WORK ITEM>
Retype the records below exactly as they stand, but with no images.

DATA PROVIDED>
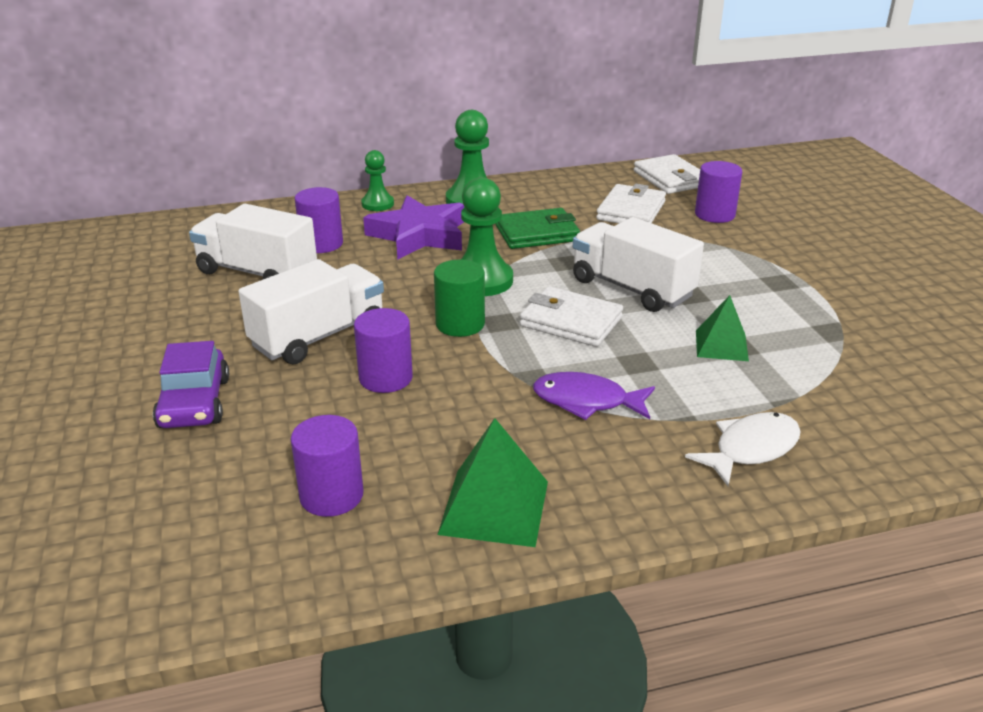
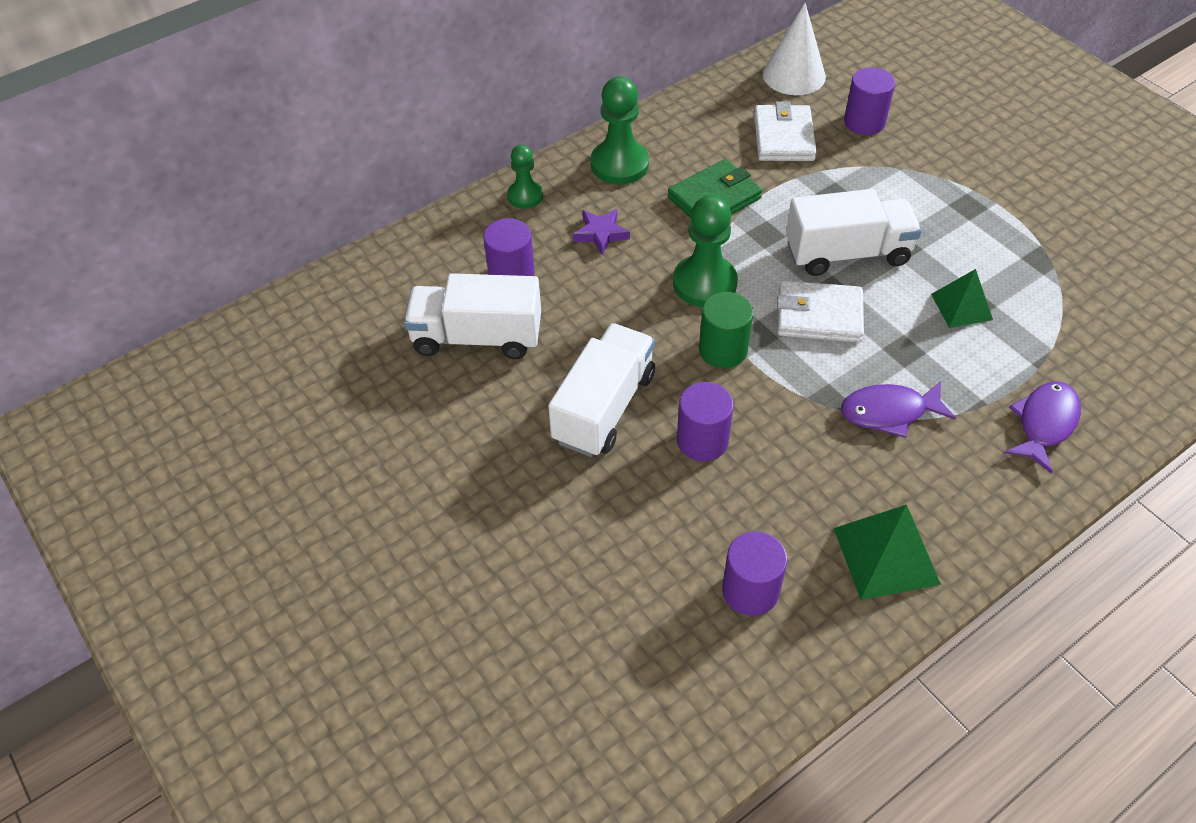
camera: 20 degrees left, 20 degrees up
(194, 403) = (552, 529): purple car -> none
(419, 235) = (600, 234): purple star -> purple star, size x0.51
(632, 288) = (847, 253): white truck -> white truck turned 150 degrees clockwise
(670, 179) = (794, 75): white wallet -> white cone
(751, 449) = (1044, 424): white fish -> purple fish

EXPECTED ANSWER>
camera: 20 degrees left, 20 degrees up
(194, 403) = (552, 529): purple car -> none
(419, 235) = (600, 234): purple star -> purple star, size x0.51
(632, 288) = (847, 253): white truck -> white truck turned 150 degrees clockwise
(670, 179) = (794, 75): white wallet -> white cone
(751, 449) = (1044, 424): white fish -> purple fish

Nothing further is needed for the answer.